▶ [HOW TO COMPLETE THIS TASK]:
From the line holding "cactus [blanco] (1st from left)" to the final line of the entries, set down each line exactly, including both, and nothing more.

Records from a dataset
* * * *
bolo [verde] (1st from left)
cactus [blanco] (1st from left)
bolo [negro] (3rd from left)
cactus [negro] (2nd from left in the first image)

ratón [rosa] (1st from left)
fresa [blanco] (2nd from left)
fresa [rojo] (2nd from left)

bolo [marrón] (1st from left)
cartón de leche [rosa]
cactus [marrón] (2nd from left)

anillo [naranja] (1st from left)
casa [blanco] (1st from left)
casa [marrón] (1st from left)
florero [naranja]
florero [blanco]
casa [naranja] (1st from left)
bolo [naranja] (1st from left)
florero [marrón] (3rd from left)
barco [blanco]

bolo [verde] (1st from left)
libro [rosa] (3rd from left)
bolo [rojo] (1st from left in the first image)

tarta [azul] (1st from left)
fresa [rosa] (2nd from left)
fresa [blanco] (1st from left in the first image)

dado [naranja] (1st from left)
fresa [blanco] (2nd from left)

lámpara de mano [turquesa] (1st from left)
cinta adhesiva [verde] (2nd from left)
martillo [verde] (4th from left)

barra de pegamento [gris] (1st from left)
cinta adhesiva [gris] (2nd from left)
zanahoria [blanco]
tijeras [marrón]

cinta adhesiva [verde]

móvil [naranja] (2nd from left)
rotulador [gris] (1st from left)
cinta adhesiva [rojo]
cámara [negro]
* * * *
▶ [YOUR RESPONSE]:
cactus [blanco] (1st from left)
bolo [negro] (3rd from left)
cactus [negro] (2nd from left in the first image)

ratón [rosa] (1st from left)
fresa [blanco] (2nd from left)
fresa [rojo] (2nd from left)

bolo [marrón] (1st from left)
cartón de leche [rosa]
cactus [marrón] (2nd from left)

anillo [naranja] (1st from left)
casa [blanco] (1st from left)
casa [marrón] (1st from left)
florero [naranja]
florero [blanco]
casa [naranja] (1st from left)
bolo [naranja] (1st from left)
florero [marrón] (3rd from left)
barco [blanco]

bolo [verde] (1st from left)
libro [rosa] (3rd from left)
bolo [rojo] (1st from left in the first image)

tarta [azul] (1st from left)
fresa [rosa] (2nd from left)
fresa [blanco] (1st from left in the first image)

dado [naranja] (1st from left)
fresa [blanco] (2nd from left)

lámpara de mano [turquesa] (1st from left)
cinta adhesiva [verde] (2nd from left)
martillo [verde] (4th from left)

barra de pegamento [gris] (1st from left)
cinta adhesiva [gris] (2nd from left)
zanahoria [blanco]
tijeras [marrón]

cinta adhesiva [verde]

móvil [naranja] (2nd from left)
rotulador [gris] (1st from left)
cinta adhesiva [rojo]
cámara [negro]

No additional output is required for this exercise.